▶ Task description
Extract each line containing the string "match".

▶ Data listing

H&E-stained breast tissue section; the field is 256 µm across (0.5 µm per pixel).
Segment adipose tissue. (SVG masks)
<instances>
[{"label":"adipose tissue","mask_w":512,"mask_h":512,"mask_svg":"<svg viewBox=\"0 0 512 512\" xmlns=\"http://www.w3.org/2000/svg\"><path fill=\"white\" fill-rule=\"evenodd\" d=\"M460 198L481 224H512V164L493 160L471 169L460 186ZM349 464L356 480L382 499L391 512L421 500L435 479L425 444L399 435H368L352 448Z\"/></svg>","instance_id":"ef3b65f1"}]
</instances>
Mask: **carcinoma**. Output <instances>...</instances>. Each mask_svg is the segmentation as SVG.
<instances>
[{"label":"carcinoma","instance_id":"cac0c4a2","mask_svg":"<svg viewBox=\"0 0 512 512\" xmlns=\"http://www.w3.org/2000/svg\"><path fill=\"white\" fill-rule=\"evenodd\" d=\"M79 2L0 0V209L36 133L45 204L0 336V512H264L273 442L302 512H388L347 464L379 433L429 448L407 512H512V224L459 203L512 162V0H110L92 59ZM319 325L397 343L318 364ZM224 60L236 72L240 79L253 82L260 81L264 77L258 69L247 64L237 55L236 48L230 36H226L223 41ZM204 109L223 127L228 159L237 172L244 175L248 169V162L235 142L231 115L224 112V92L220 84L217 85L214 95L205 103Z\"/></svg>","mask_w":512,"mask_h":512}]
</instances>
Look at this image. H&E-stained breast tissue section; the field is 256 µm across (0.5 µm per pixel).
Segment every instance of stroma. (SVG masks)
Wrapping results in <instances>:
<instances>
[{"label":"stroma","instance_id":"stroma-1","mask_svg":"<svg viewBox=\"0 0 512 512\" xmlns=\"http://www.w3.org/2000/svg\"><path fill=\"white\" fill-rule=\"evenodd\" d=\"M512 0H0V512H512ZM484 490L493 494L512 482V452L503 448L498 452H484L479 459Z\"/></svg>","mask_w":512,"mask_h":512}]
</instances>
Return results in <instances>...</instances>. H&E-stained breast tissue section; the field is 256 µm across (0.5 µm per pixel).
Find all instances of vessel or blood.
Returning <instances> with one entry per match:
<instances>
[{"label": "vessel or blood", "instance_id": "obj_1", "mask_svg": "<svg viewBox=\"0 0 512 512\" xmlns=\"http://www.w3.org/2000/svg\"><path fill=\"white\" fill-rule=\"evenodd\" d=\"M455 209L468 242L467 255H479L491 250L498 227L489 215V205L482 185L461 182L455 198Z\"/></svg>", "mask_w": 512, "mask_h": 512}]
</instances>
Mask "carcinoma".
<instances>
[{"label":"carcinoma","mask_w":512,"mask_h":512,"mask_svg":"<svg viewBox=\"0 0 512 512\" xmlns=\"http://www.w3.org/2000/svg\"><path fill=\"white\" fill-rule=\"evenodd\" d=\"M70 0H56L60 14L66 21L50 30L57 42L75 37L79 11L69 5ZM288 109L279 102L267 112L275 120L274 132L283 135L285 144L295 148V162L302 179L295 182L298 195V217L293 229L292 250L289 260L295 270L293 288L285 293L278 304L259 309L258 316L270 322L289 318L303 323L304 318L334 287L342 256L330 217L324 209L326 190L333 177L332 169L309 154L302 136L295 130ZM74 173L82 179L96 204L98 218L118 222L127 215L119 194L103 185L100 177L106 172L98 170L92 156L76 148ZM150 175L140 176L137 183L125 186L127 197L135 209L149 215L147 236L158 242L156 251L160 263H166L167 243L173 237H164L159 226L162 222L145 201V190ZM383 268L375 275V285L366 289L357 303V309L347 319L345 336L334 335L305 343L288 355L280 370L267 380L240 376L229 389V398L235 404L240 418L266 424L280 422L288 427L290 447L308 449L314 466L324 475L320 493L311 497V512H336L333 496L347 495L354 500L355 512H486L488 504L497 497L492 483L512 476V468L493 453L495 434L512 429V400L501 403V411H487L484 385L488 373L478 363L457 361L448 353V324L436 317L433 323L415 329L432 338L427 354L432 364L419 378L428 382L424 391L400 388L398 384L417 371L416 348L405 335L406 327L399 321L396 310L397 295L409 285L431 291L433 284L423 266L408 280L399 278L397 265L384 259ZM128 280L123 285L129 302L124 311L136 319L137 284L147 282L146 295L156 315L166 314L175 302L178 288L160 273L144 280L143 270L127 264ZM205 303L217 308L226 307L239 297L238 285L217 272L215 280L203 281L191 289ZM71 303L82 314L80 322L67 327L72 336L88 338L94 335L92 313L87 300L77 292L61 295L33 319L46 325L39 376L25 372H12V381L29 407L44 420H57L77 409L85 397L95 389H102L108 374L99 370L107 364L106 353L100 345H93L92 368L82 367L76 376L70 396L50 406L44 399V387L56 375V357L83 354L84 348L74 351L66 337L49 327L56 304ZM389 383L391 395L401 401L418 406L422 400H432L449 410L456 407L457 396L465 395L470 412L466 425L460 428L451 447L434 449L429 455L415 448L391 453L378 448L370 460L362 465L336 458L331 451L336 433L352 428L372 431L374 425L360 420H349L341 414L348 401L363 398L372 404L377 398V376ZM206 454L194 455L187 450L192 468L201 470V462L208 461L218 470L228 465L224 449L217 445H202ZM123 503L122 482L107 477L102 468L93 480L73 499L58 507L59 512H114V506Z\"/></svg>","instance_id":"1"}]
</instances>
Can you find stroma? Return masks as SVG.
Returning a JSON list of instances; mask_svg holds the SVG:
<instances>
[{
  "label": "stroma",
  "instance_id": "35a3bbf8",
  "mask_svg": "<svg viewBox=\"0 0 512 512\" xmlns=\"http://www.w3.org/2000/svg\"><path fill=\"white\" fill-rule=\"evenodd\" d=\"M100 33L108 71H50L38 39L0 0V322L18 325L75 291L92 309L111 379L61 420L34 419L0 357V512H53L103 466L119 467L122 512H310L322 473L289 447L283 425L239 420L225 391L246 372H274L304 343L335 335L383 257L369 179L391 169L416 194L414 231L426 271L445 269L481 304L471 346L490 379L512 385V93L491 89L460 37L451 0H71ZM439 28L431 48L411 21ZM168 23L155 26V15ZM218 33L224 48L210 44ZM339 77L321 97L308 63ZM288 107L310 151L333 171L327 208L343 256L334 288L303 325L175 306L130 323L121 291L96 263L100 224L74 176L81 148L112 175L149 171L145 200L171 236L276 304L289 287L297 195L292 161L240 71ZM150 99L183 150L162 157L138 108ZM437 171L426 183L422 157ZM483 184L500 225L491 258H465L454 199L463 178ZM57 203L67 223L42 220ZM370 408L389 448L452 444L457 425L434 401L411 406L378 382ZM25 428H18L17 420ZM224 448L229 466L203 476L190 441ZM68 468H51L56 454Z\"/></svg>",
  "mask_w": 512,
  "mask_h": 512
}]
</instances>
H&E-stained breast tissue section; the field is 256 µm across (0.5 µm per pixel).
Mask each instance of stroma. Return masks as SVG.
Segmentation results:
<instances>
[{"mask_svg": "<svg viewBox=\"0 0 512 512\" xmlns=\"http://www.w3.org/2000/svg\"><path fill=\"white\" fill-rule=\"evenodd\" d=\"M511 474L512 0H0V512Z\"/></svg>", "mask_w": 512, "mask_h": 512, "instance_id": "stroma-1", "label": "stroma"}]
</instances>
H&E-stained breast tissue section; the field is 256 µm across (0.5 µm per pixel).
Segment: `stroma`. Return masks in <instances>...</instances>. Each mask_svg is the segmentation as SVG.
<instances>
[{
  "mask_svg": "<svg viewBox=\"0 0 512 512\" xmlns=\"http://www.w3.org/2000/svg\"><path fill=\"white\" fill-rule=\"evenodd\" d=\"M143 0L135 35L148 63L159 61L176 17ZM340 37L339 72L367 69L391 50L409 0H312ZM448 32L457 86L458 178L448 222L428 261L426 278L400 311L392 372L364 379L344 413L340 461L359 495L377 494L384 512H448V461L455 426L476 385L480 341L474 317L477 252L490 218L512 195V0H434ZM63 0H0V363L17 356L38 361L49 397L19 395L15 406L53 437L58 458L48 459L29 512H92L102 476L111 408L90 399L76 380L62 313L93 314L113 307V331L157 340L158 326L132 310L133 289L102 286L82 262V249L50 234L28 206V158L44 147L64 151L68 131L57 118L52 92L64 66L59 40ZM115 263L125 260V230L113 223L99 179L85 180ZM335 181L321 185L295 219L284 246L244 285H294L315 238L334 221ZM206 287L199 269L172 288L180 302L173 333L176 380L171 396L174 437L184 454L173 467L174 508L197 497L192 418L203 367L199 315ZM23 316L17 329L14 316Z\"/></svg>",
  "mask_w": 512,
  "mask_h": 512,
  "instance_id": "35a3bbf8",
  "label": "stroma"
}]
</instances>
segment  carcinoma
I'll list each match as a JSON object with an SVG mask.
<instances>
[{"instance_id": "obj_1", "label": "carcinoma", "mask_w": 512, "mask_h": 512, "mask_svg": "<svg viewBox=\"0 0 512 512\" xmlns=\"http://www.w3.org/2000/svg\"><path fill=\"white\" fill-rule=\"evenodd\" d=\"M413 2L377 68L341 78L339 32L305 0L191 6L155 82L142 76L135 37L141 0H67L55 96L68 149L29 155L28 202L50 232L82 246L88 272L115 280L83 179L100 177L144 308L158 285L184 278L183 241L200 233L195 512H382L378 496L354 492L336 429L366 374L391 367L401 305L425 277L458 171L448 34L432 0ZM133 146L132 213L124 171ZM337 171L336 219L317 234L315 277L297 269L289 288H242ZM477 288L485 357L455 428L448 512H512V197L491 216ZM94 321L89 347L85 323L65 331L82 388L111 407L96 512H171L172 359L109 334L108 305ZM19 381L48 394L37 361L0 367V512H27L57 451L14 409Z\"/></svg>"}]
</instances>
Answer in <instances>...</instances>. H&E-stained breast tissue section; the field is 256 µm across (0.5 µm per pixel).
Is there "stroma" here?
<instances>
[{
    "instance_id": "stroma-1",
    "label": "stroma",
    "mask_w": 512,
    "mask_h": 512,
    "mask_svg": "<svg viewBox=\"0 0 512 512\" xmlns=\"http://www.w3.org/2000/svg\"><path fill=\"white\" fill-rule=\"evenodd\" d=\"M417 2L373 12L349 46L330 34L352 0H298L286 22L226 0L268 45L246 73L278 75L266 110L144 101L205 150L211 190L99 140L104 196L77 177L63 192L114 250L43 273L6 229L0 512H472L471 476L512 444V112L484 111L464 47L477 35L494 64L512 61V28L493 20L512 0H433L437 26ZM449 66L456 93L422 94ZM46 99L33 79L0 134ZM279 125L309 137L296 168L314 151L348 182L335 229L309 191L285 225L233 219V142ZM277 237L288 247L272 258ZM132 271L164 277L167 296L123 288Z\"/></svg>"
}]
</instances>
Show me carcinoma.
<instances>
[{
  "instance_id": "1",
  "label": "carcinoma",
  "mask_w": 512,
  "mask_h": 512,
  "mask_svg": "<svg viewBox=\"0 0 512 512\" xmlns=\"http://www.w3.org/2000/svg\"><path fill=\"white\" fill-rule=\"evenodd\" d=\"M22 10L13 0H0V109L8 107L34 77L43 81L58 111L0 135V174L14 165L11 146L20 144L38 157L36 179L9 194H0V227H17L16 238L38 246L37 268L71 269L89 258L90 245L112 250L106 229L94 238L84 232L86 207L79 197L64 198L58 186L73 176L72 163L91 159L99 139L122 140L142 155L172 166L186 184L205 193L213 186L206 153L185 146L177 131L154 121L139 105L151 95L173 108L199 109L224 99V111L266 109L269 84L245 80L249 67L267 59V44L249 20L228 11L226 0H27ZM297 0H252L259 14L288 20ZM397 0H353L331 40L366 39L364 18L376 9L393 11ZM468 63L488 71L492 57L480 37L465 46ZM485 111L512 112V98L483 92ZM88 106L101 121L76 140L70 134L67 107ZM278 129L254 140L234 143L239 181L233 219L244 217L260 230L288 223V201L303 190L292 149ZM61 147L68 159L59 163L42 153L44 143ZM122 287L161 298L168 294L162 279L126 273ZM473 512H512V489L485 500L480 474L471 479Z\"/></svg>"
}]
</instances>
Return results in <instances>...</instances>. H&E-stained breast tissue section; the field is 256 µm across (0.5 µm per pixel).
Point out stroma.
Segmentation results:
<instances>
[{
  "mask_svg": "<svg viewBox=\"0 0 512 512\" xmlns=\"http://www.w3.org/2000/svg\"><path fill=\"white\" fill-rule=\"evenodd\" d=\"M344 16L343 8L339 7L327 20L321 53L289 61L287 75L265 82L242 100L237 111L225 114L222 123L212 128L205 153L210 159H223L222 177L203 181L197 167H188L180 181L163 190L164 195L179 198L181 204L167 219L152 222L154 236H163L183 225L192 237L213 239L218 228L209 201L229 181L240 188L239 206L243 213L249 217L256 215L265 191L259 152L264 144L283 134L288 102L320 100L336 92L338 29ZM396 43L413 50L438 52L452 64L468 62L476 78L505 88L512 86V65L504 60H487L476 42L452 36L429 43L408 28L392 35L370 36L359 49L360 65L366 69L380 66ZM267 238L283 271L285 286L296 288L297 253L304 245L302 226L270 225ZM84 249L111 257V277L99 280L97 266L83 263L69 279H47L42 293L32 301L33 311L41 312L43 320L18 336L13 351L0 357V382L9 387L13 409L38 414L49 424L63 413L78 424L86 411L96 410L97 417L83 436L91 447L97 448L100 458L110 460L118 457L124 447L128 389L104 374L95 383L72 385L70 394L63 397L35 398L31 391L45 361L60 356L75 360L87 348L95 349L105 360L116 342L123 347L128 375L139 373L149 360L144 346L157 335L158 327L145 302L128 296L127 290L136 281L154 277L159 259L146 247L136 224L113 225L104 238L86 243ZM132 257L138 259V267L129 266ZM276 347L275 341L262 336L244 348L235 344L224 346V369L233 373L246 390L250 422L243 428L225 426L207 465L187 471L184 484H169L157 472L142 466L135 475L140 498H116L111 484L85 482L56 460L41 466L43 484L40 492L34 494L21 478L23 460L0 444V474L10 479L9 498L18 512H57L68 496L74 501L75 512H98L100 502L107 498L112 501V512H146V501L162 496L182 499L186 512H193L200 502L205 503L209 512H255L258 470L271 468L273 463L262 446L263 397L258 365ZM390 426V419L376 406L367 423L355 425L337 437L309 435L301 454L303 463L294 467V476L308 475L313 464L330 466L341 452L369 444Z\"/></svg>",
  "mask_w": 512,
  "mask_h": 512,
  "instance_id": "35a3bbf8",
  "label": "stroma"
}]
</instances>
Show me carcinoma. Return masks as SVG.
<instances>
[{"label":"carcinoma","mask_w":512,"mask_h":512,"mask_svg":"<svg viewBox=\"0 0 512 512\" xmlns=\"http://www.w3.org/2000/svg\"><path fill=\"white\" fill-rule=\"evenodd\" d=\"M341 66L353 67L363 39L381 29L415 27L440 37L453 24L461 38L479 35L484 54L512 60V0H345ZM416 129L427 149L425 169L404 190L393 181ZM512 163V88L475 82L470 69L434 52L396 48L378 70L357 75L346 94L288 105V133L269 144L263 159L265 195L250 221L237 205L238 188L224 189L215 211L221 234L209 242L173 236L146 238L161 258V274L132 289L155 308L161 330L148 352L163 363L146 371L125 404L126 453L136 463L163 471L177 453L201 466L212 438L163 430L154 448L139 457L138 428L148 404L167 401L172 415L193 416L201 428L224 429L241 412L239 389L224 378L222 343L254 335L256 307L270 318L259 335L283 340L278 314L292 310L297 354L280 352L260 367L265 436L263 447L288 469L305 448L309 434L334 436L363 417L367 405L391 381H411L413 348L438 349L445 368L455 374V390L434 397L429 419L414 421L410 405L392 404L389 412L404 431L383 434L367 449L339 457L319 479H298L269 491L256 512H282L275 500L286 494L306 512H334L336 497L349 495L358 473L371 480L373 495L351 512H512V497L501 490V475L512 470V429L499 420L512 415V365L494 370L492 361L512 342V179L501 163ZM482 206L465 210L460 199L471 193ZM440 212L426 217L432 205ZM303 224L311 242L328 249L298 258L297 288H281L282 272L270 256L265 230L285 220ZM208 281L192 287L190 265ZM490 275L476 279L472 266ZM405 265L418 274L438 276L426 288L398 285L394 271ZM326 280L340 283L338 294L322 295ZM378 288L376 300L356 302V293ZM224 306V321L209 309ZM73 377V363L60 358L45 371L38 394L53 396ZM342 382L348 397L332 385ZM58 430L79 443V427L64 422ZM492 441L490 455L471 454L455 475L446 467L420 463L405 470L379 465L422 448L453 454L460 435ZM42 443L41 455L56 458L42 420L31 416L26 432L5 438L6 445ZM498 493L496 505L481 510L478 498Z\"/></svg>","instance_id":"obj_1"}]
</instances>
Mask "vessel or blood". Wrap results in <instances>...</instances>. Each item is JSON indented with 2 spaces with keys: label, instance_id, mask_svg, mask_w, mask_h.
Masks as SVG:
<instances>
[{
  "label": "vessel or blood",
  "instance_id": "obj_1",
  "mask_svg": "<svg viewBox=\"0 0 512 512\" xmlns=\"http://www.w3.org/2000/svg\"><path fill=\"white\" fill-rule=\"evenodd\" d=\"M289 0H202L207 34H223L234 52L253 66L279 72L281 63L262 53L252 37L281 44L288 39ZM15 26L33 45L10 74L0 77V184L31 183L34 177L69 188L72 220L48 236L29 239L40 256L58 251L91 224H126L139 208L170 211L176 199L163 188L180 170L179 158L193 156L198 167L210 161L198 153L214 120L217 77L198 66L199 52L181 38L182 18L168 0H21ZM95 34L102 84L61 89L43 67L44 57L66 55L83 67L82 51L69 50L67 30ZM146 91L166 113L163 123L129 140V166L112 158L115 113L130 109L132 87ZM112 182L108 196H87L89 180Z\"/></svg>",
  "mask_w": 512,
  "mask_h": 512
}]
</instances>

▶ Response to the task
Returning <instances> with one entry per match:
I'll list each match as a JSON object with an SVG mask.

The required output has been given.